* _TASK INSTRUCTIONS_: Write out every record in full, exactly as written, please.

* _Source data_:

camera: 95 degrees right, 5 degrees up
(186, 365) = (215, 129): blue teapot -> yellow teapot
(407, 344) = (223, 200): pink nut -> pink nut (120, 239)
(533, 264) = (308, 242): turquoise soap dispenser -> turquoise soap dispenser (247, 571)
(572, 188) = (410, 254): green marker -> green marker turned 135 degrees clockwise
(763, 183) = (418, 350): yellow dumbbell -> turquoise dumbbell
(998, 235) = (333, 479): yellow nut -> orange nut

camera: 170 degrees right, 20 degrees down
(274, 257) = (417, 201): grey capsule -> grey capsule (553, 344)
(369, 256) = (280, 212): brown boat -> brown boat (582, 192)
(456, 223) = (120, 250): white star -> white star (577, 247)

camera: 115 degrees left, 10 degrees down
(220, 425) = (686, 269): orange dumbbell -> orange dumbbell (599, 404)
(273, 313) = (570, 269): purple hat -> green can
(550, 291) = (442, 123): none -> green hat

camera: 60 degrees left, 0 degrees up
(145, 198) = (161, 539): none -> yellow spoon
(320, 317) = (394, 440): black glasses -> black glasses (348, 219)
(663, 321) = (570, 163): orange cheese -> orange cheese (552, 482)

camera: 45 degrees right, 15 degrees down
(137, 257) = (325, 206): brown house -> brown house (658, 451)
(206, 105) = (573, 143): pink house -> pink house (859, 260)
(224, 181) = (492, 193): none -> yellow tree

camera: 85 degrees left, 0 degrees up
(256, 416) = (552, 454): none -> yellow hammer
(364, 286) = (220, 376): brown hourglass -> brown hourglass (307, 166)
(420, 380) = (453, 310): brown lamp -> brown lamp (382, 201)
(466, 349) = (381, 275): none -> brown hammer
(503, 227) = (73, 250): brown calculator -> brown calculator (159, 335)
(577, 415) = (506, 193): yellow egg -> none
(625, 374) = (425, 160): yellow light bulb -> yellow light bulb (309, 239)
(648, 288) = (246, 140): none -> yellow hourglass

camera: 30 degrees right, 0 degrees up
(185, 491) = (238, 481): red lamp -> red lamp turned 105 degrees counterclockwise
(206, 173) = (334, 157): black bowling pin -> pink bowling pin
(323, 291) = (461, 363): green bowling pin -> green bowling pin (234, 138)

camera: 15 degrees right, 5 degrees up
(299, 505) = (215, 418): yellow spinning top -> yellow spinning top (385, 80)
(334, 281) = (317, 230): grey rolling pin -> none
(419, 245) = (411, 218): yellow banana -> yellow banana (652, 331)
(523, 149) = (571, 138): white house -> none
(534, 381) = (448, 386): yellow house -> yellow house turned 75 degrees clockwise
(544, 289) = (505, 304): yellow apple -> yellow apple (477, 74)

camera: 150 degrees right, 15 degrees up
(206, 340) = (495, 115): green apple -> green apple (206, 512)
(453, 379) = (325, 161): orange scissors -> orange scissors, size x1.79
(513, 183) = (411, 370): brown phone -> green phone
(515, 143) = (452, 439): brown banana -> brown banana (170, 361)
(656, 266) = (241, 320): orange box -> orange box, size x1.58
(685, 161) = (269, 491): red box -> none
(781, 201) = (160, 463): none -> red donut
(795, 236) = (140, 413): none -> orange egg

* _ANSWER TO THE PROBLEM_:
camera: 95 degrees right, 5 degrees up
(186, 365) = (215, 129): blue teapot -> yellow teapot
(407, 344) = (223, 200): pink nut -> pink nut (120, 239)
(533, 264) = (308, 242): turquoise soap dispenser -> turquoise soap dispenser (247, 571)
(572, 188) = (410, 254): green marker -> green marker turned 135 degrees clockwise
(763, 183) = (418, 350): yellow dumbbell -> turquoise dumbbell
(998, 235) = (333, 479): yellow nut -> orange nut

camera: 170 degrees right, 20 degrees down
(274, 257) = (417, 201): grey capsule -> grey capsule (553, 344)
(369, 256) = (280, 212): brown boat -> brown boat (582, 192)
(456, 223) = (120, 250): white star -> white star (577, 247)

camera: 115 degrees left, 10 degrees down
(220, 425) = (686, 269): orange dumbbell -> orange dumbbell (599, 404)
(273, 313) = (570, 269): purple hat -> green can
(550, 291) = (442, 123): none -> green hat

camera: 60 degrees left, 0 degrees up
(145, 198) = (161, 539): none -> yellow spoon
(320, 317) = (394, 440): black glasses -> black glasses (348, 219)
(663, 321) = (570, 163): orange cheese -> orange cheese (552, 482)

camera: 45 degrees right, 15 degrees down
(137, 257) = (325, 206): brown house -> brown house (658, 451)
(206, 105) = (573, 143): pink house -> pink house (859, 260)
(224, 181) = (492, 193): none -> yellow tree

camera: 85 degrees left, 0 degrees up
(256, 416) = (552, 454): none -> yellow hammer
(364, 286) = (220, 376): brown hourglass -> brown hourglass (307, 166)
(420, 380) = (453, 310): brown lamp -> brown lamp (382, 201)
(466, 349) = (381, 275): none -> brown hammer
(503, 227) = (73, 250): brown calculator -> brown calculator (159, 335)
(577, 415) = (506, 193): yellow egg -> none
(625, 374) = (425, 160): yellow light bulb -> yellow light bulb (309, 239)
(648, 288) = (246, 140): none -> yellow hourglass

camera: 30 degrees right, 0 degrees up
(185, 491) = (238, 481): red lamp -> red lamp turned 105 degrees counterclockwise
(206, 173) = (334, 157): black bowling pin -> pink bowling pin
(323, 291) = (461, 363): green bowling pin -> green bowling pin (234, 138)

camera: 15 degrees right, 5 degrees up
(299, 505) = (215, 418): yellow spinning top -> yellow spinning top (385, 80)
(334, 281) = (317, 230): grey rolling pin -> none
(419, 245) = (411, 218): yellow banana -> yellow banana (652, 331)
(523, 149) = (571, 138): white house -> none
(534, 381) = (448, 386): yellow house -> yellow house turned 75 degrees clockwise
(544, 289) = (505, 304): yellow apple -> yellow apple (477, 74)

camera: 150 degrees right, 15 degrees up
(206, 340) = (495, 115): green apple -> green apple (206, 512)
(453, 379) = (325, 161): orange scissors -> orange scissors, size x1.79
(513, 183) = (411, 370): brown phone -> green phone
(515, 143) = (452, 439): brown banana -> brown banana (170, 361)
(656, 266) = (241, 320): orange box -> orange box, size x1.58
(685, 161) = (269, 491): red box -> none
(781, 201) = (160, 463): none -> red donut
(795, 236) = (140, 413): none -> orange egg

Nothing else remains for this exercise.